Records shown ::

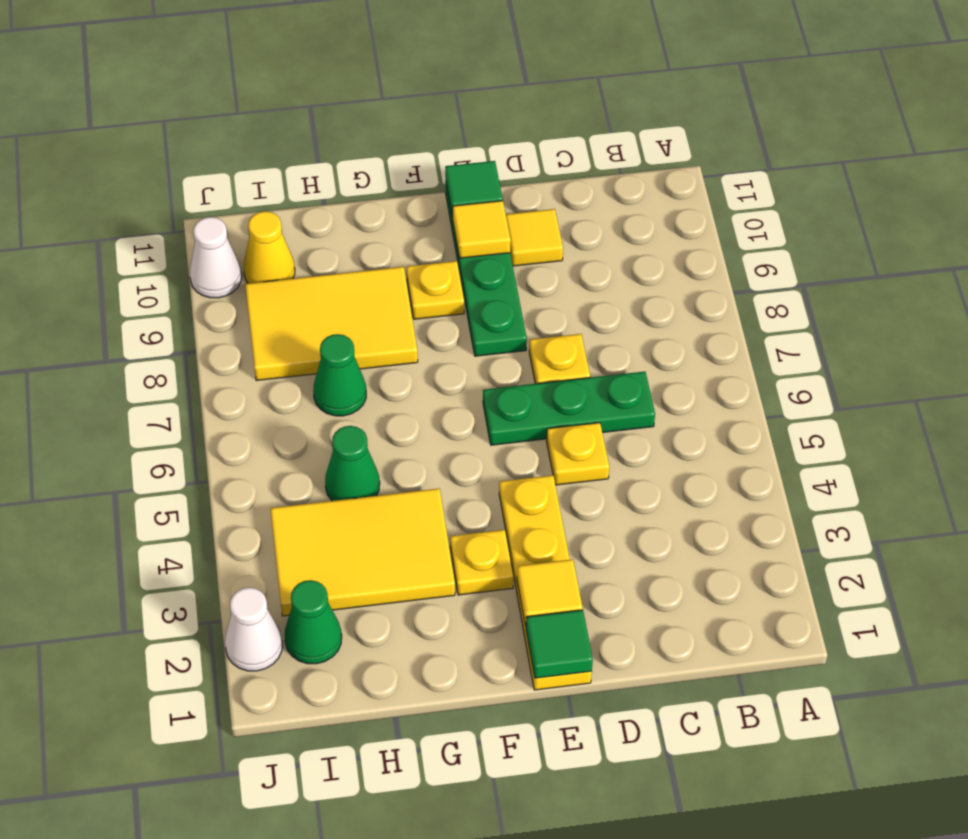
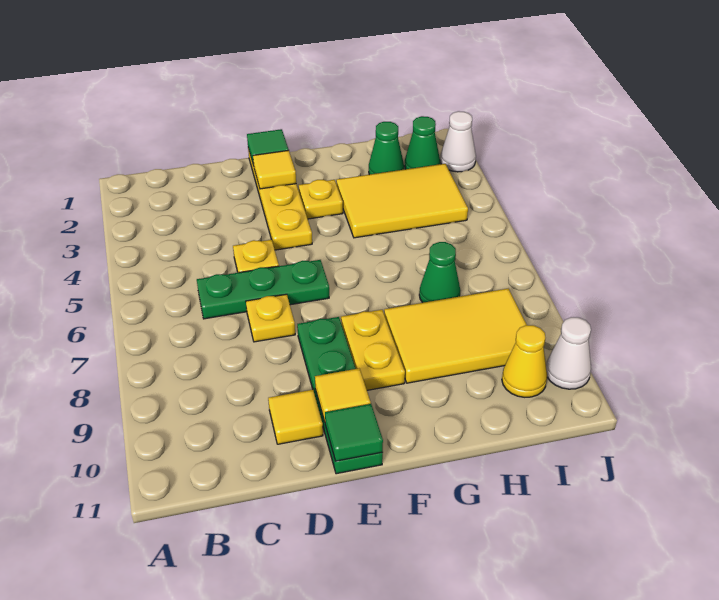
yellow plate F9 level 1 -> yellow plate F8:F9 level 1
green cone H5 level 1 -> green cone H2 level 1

...

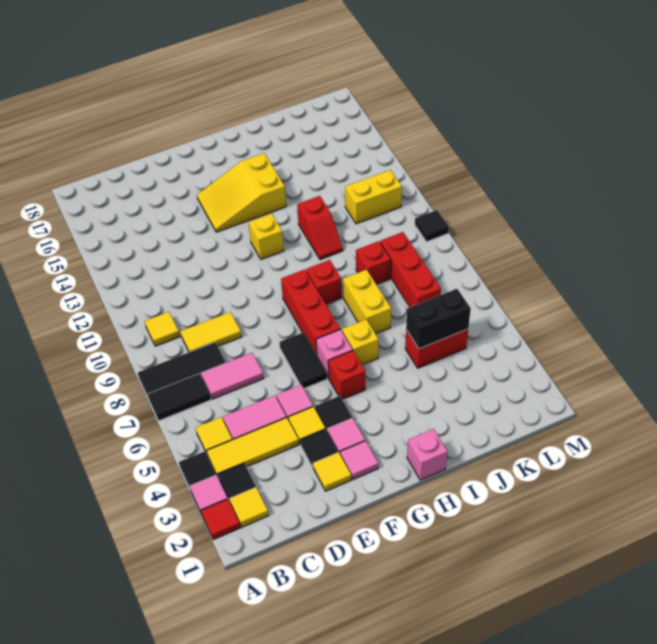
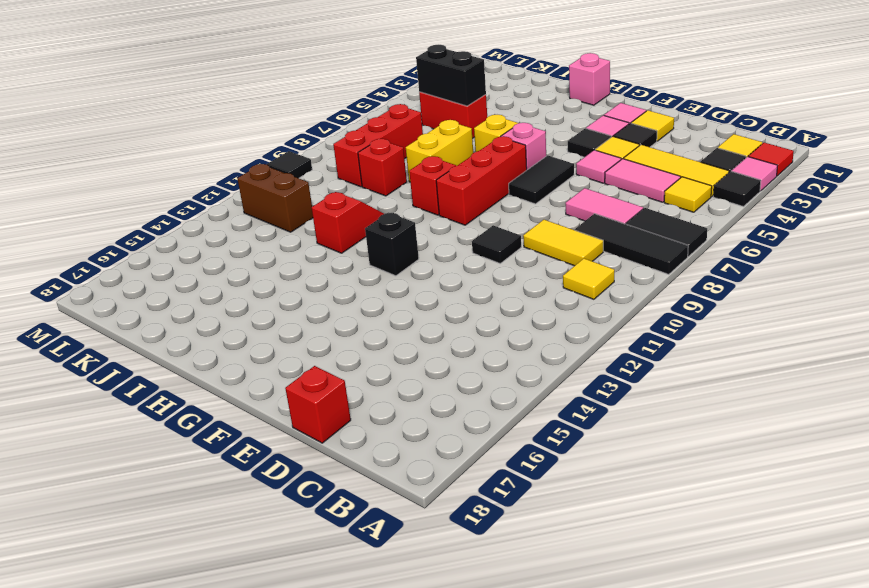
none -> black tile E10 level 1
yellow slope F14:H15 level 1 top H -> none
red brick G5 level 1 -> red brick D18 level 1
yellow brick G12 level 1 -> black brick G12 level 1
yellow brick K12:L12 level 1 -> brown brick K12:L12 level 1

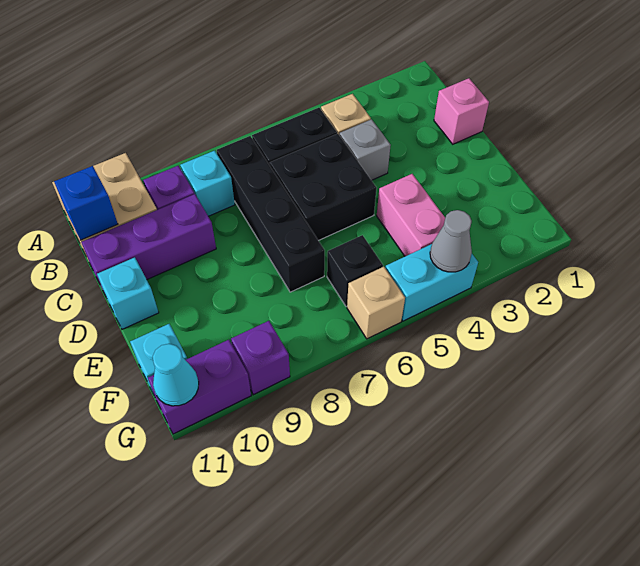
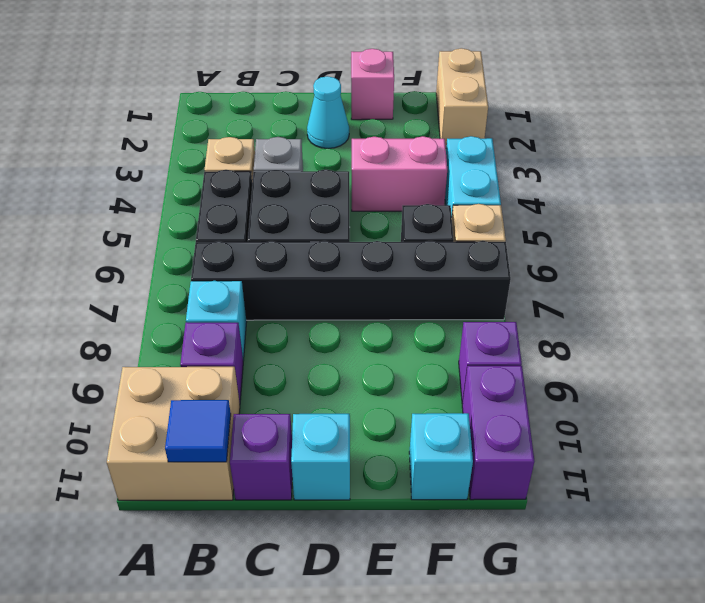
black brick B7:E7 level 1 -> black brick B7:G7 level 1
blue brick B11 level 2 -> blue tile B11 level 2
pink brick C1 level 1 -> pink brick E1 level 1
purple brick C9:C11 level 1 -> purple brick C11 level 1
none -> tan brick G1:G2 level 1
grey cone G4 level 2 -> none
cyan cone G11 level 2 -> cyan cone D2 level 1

Exercise instructions ::
Within the material above, output exactly the lines from the one with "yellow plate F9" through the one with "green cone H5", end lines included, and nothing besides.

Exercise solution ::
yellow plate F9 level 1 -> yellow plate F8:F9 level 1
green cone H5 level 1 -> green cone H2 level 1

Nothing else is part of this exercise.